**EXERCISE BRIEF**
The records underneath are to be printed in full and exactly, with no pictures carried over.

**Coordinate-based object records**
----
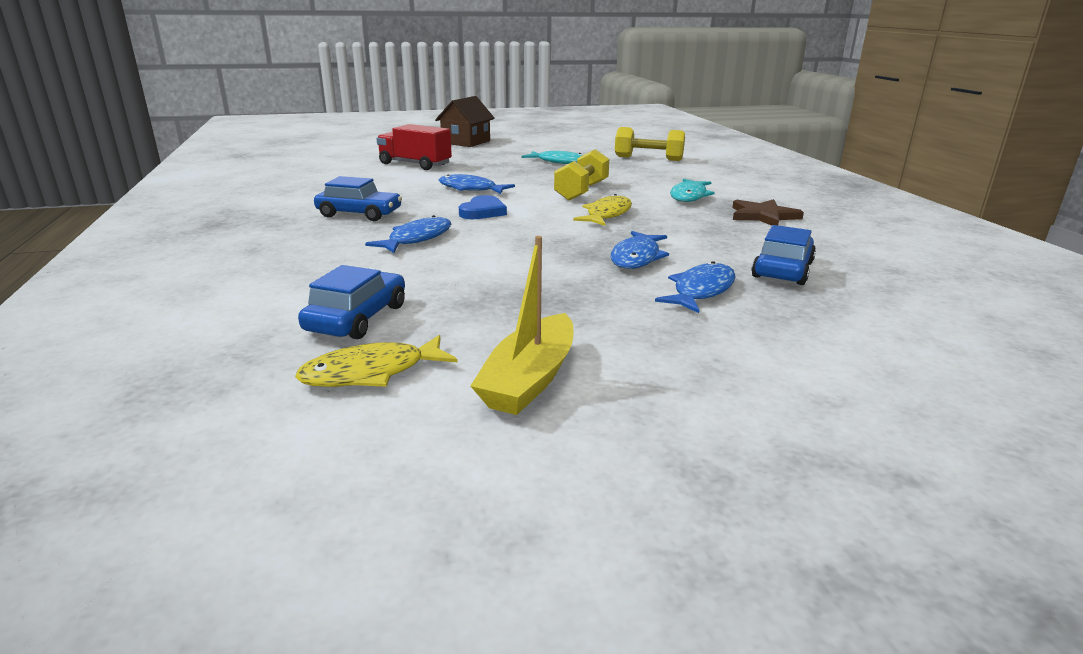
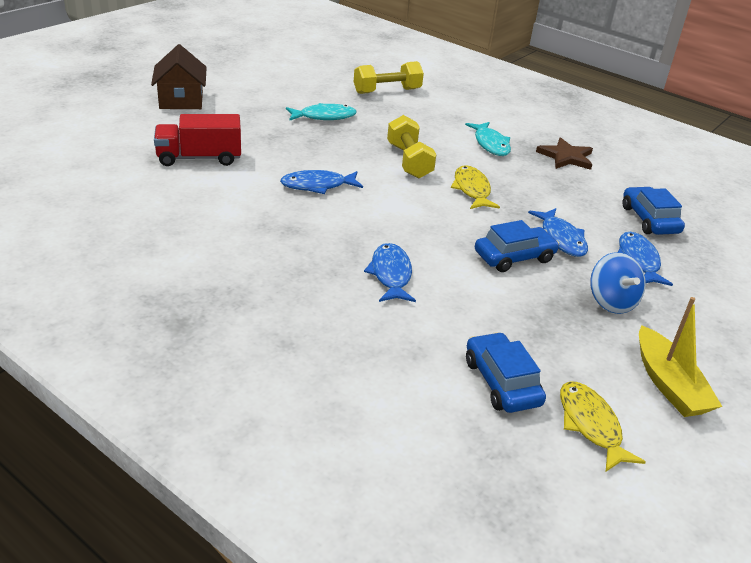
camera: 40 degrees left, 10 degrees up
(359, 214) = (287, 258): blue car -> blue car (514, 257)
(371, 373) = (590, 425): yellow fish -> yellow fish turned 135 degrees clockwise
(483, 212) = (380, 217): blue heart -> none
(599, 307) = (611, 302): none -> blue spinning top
----
**SOLUTION**
camera: 40 degrees left, 10 degrees up
(359, 214) = (287, 258): blue car -> blue car (514, 257)
(371, 373) = (590, 425): yellow fish -> yellow fish turned 135 degrees clockwise
(483, 212) = (380, 217): blue heart -> none
(599, 307) = (611, 302): none -> blue spinning top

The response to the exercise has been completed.